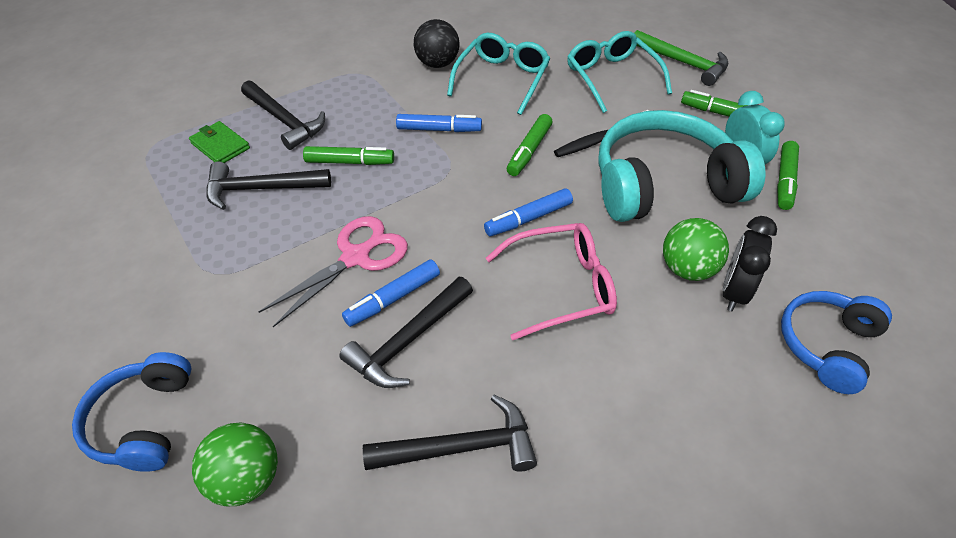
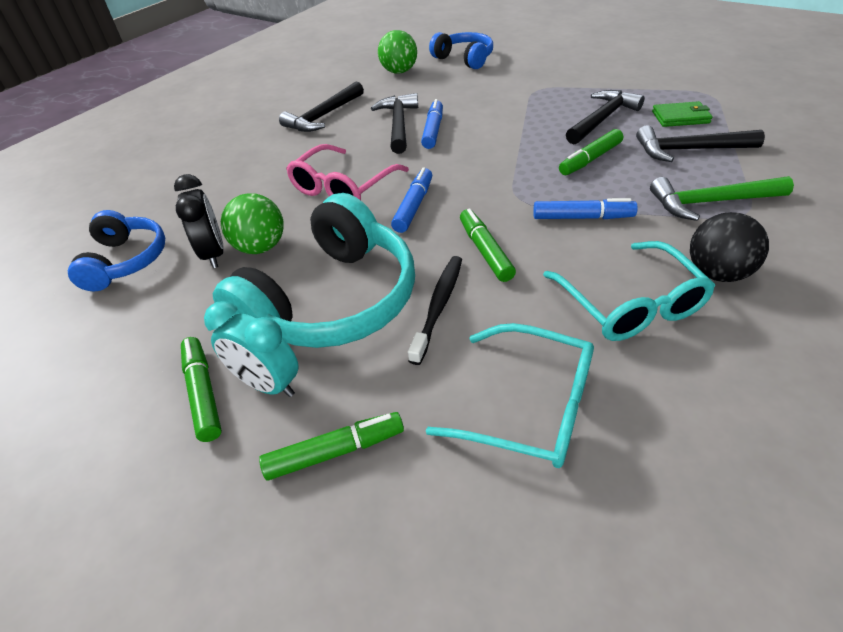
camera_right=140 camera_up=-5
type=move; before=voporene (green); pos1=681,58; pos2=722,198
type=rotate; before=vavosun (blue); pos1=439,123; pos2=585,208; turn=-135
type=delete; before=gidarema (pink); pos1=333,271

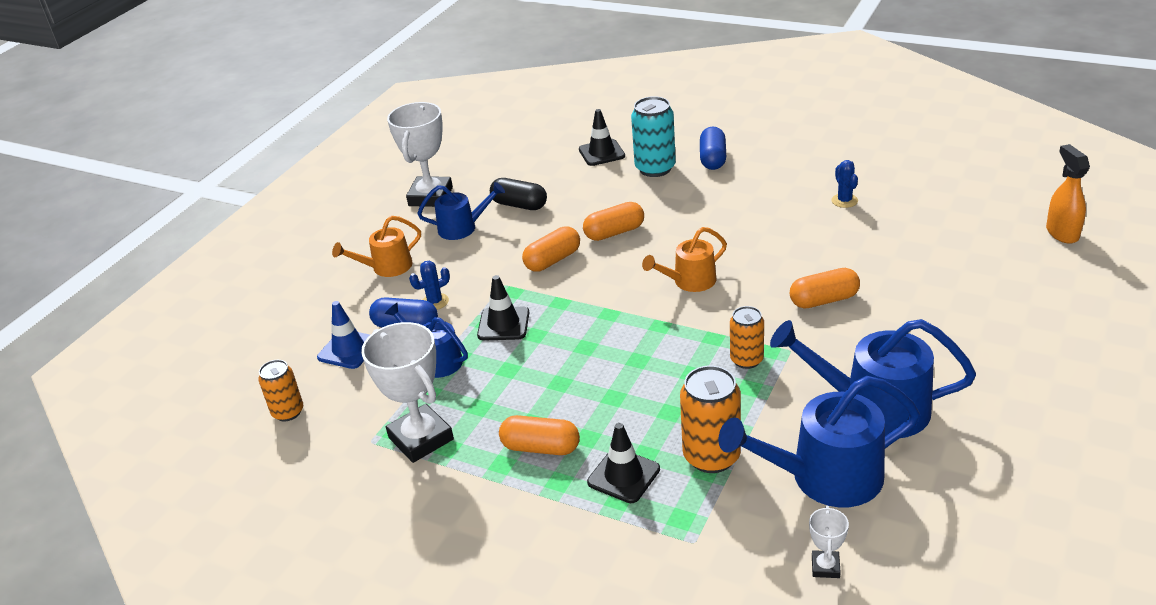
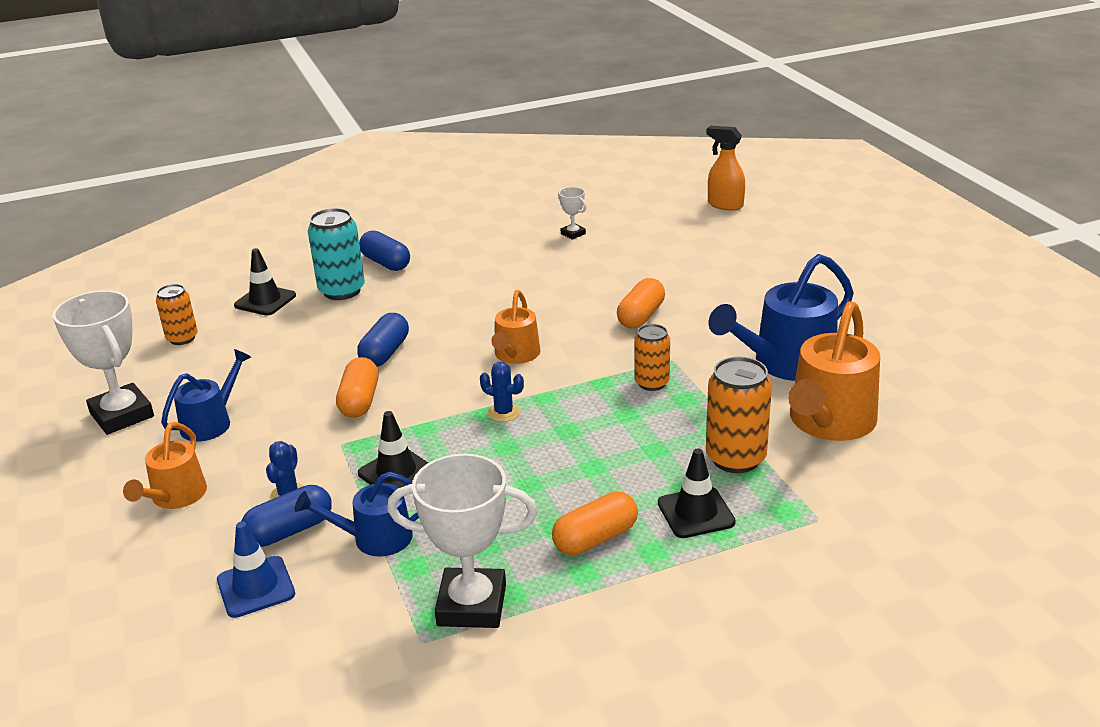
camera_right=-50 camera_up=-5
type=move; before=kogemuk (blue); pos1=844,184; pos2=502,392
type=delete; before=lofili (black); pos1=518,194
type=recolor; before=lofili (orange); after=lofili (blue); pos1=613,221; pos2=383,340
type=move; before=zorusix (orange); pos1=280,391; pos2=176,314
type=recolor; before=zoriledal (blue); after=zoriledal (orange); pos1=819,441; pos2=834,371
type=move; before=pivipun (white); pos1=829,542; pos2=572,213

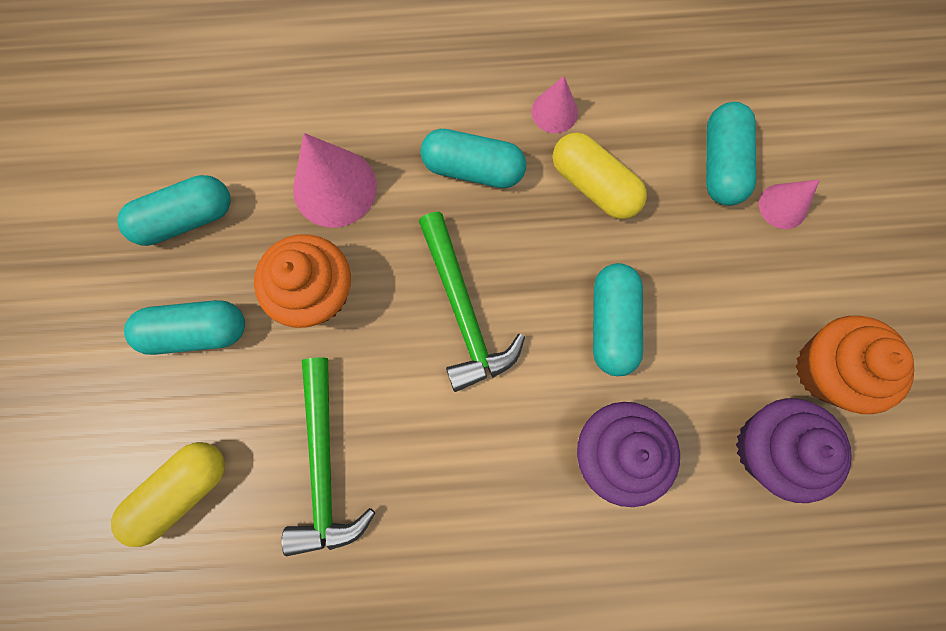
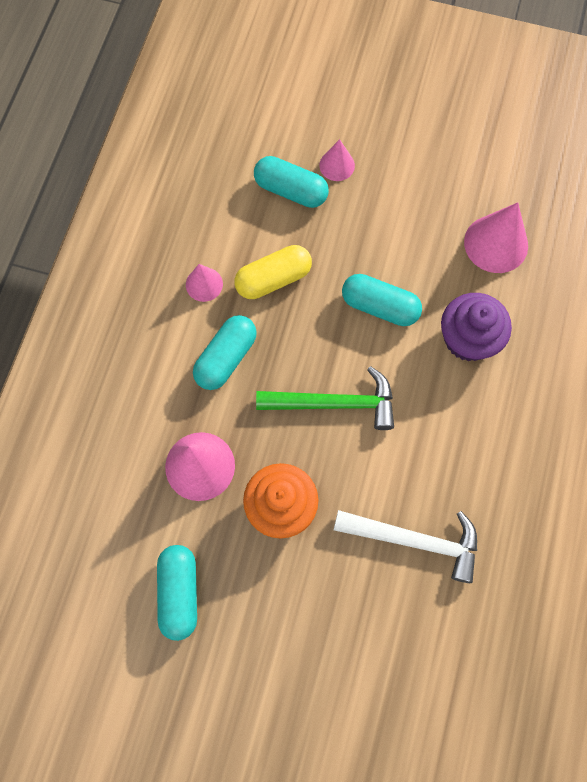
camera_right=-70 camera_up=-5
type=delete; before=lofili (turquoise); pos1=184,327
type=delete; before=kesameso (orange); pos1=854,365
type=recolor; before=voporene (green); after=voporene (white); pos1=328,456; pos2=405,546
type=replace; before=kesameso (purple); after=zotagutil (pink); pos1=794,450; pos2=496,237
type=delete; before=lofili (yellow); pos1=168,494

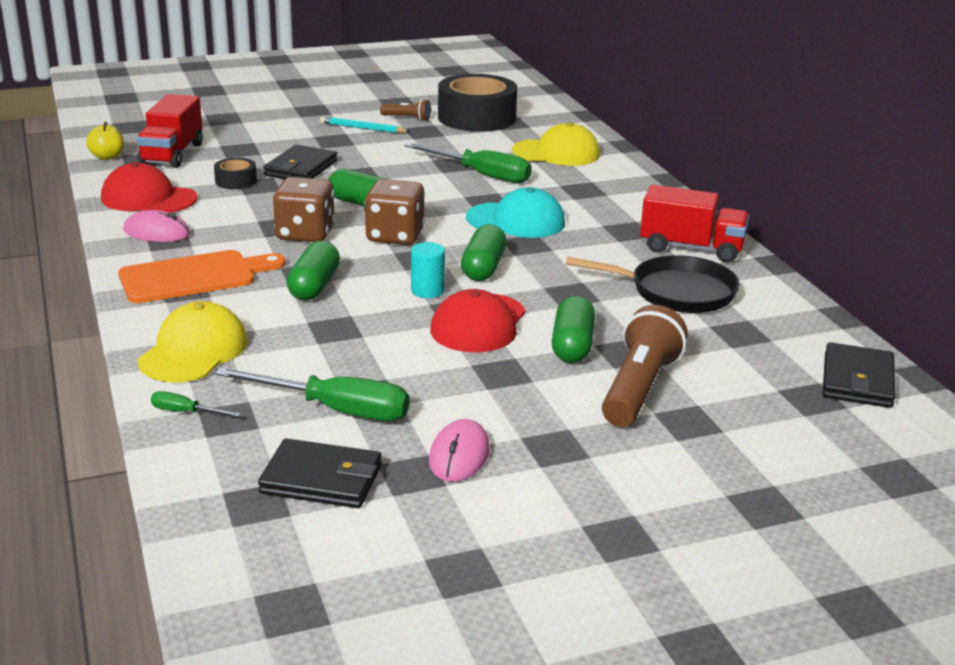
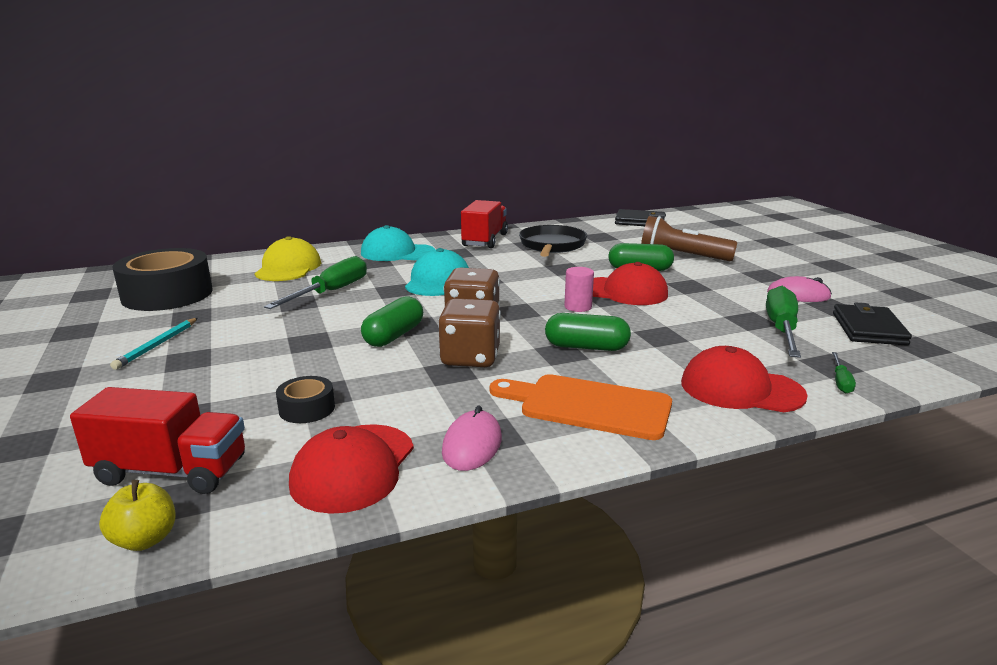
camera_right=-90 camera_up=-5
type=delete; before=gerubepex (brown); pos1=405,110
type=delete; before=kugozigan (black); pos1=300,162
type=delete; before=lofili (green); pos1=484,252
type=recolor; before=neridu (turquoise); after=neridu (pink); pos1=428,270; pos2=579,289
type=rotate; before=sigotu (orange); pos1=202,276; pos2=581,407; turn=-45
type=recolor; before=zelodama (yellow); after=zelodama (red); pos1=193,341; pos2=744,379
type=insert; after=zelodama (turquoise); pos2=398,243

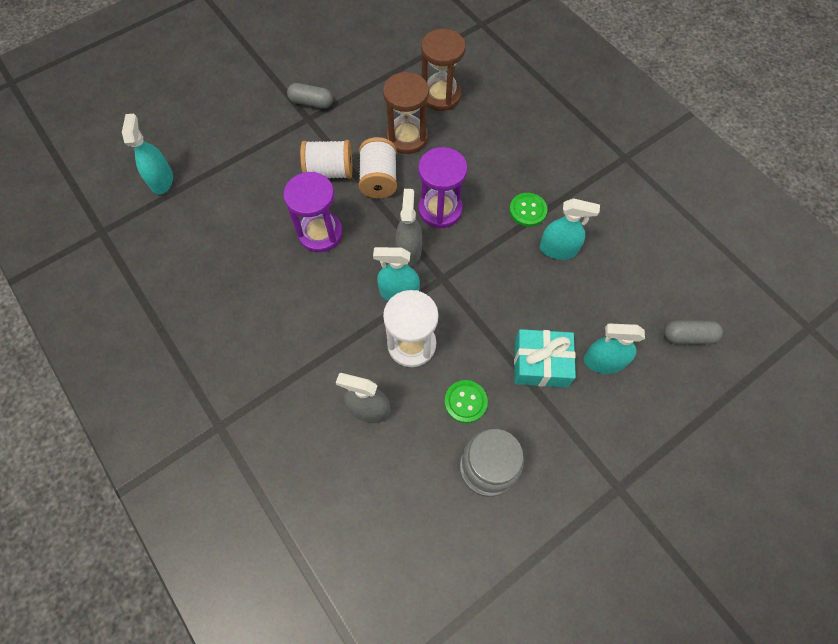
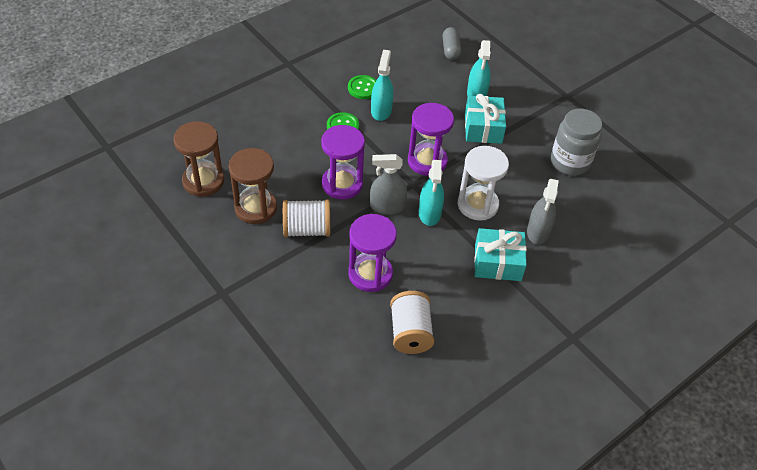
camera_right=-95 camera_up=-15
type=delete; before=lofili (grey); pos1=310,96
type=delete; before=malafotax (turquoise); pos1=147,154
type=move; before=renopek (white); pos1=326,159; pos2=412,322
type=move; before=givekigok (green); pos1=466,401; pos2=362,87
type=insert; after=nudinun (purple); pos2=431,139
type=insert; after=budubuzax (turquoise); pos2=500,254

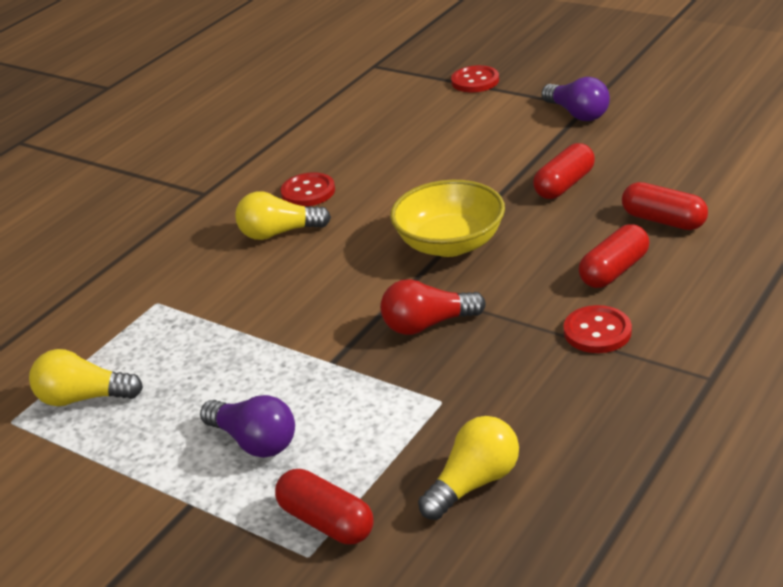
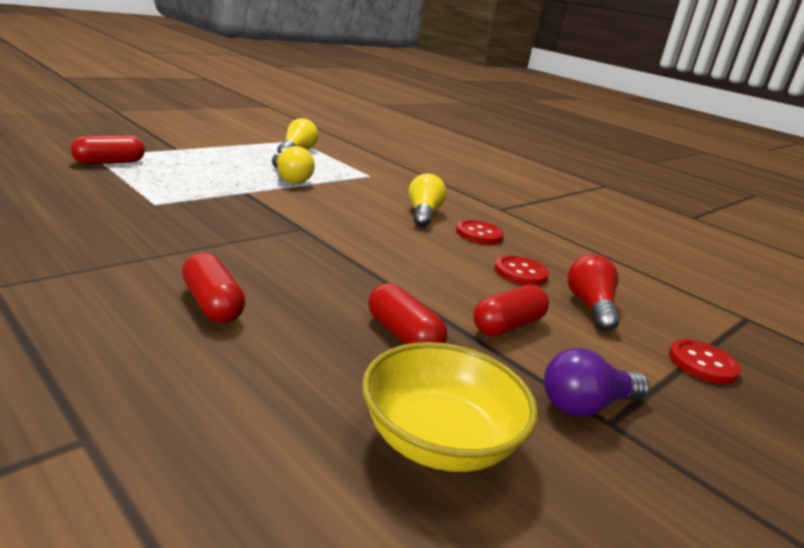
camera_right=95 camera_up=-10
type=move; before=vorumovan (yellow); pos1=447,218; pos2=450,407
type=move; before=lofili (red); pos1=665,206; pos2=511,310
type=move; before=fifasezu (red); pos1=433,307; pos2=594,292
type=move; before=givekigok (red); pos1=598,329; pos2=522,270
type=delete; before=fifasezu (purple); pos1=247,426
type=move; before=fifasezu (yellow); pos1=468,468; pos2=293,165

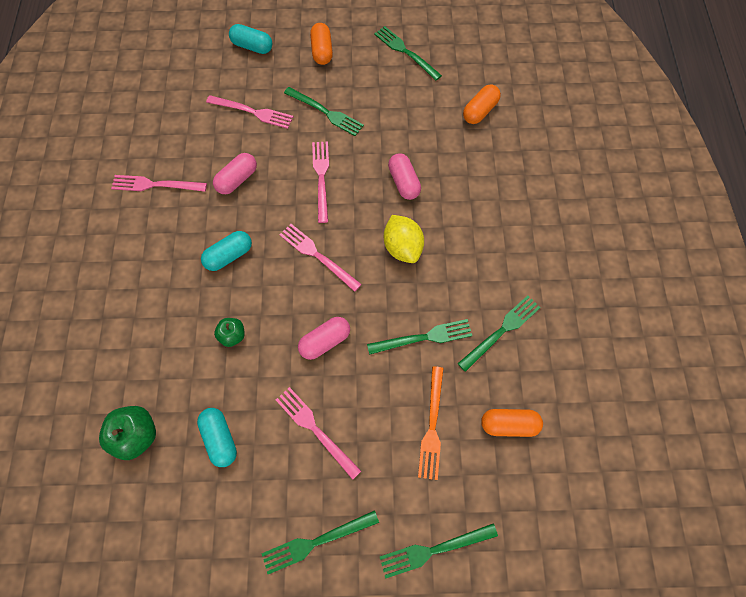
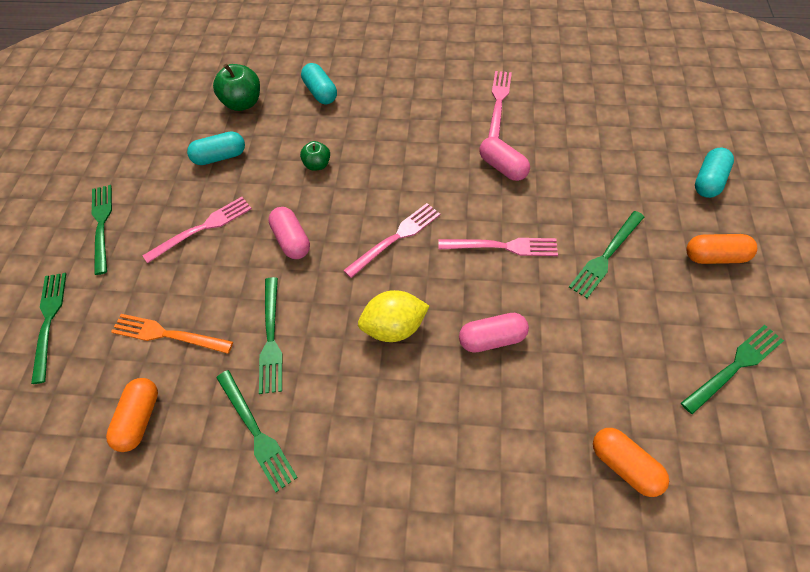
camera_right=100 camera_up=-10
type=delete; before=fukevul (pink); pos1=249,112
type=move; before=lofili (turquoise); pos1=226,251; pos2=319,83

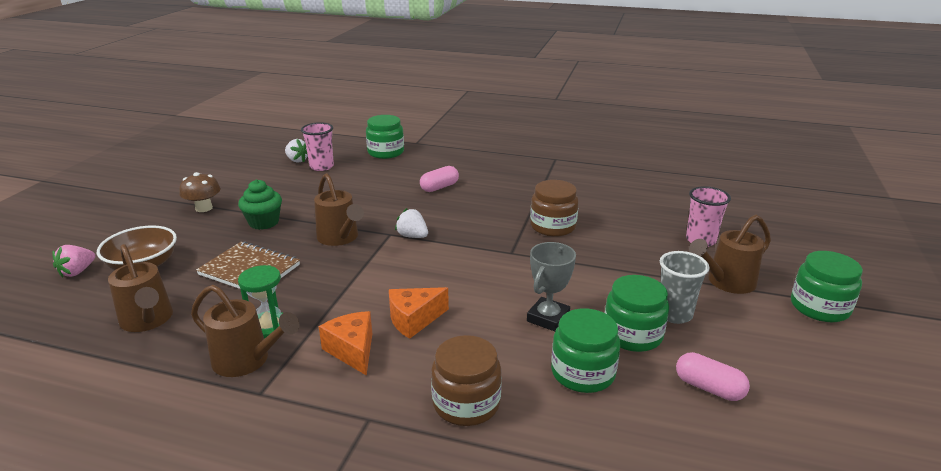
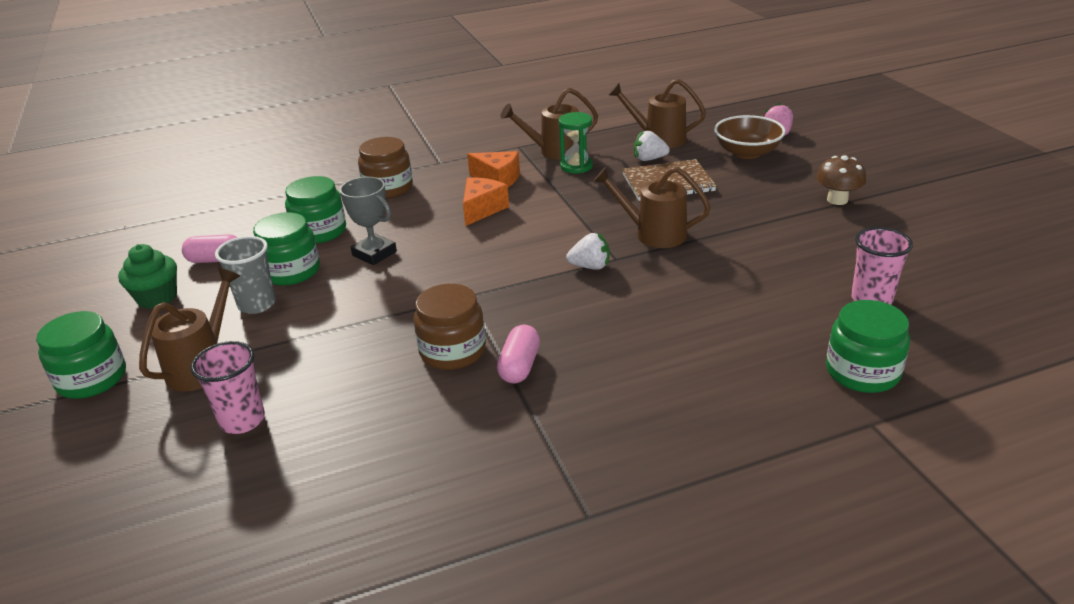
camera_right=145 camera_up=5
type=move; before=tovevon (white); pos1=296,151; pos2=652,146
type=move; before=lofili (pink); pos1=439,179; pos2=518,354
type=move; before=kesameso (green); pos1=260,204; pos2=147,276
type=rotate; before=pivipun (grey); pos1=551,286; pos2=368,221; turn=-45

» **Activity**:
None of the pictures should be copied, but every record above must be restated in full.

» **Answer to this exercise**:
camera_right=140 camera_up=-5
type=move; before=voporene (green); pos1=681,58; pos2=722,198
type=rotate; before=vavosun (blue); pos1=439,123; pos2=585,208; turn=-135
type=delete; before=gidarema (pink); pos1=333,271

camera_right=-50 camera_up=-5
type=move; before=kogemuk (blue); pos1=844,184; pos2=502,392
type=delete; before=lofili (black); pos1=518,194
type=recolor; before=lofili (orange); after=lofili (blue); pos1=613,221; pos2=383,340
type=move; before=zorusix (orange); pos1=280,391; pos2=176,314
type=recolor; before=zoriledal (blue); after=zoriledal (orange); pos1=819,441; pos2=834,371
type=move; before=pivipun (white); pos1=829,542; pos2=572,213

camera_right=-70 camera_up=-5
type=delete; before=lofili (turquoise); pos1=184,327
type=delete; before=kesameso (orange); pos1=854,365
type=recolor; before=voporene (green); after=voporene (white); pos1=328,456; pos2=405,546
type=replace; before=kesameso (purple); after=zotagutil (pink); pos1=794,450; pos2=496,237
type=delete; before=lofili (yellow); pos1=168,494

camera_right=-90 camera_up=-5
type=delete; before=gerubepex (brown); pos1=405,110
type=delete; before=kugozigan (black); pos1=300,162
type=delete; before=lofili (green); pos1=484,252
type=recolor; before=neridu (turquoise); after=neridu (pink); pos1=428,270; pos2=579,289
type=rotate; before=sigotu (orange); pos1=202,276; pos2=581,407; turn=-45
type=recolor; before=zelodama (yellow); after=zelodama (red); pos1=193,341; pos2=744,379
type=insert; after=zelodama (turquoise); pos2=398,243

camera_right=-95 camera_up=-15
type=delete; before=lofili (grey); pos1=310,96
type=delete; before=malafotax (turquoise); pos1=147,154
type=move; before=renopek (white); pos1=326,159; pos2=412,322
type=move; before=givekigok (green); pos1=466,401; pos2=362,87
type=insert; after=nudinun (purple); pos2=431,139
type=insert; after=budubuzax (turquoise); pos2=500,254

camera_right=95 camera_up=-10
type=move; before=vorumovan (yellow); pos1=447,218; pos2=450,407
type=move; before=lofili (red); pos1=665,206; pos2=511,310
type=move; before=fifasezu (red); pos1=433,307; pos2=594,292
type=move; before=givekigok (red); pos1=598,329; pos2=522,270
type=delete; before=fifasezu (purple); pos1=247,426
type=move; before=fifasezu (yellow); pos1=468,468; pos2=293,165

camera_right=100 camera_up=-10
type=delete; before=fukevul (pink); pos1=249,112
type=move; before=lofili (turquoise); pos1=226,251; pos2=319,83

camera_right=145 camera_up=5
type=move; before=tovevon (white); pos1=296,151; pos2=652,146
type=move; before=lofili (pink); pos1=439,179; pos2=518,354
type=move; before=kesameso (green); pos1=260,204; pos2=147,276
type=rotate; before=pivipun (grey); pos1=551,286; pos2=368,221; turn=-45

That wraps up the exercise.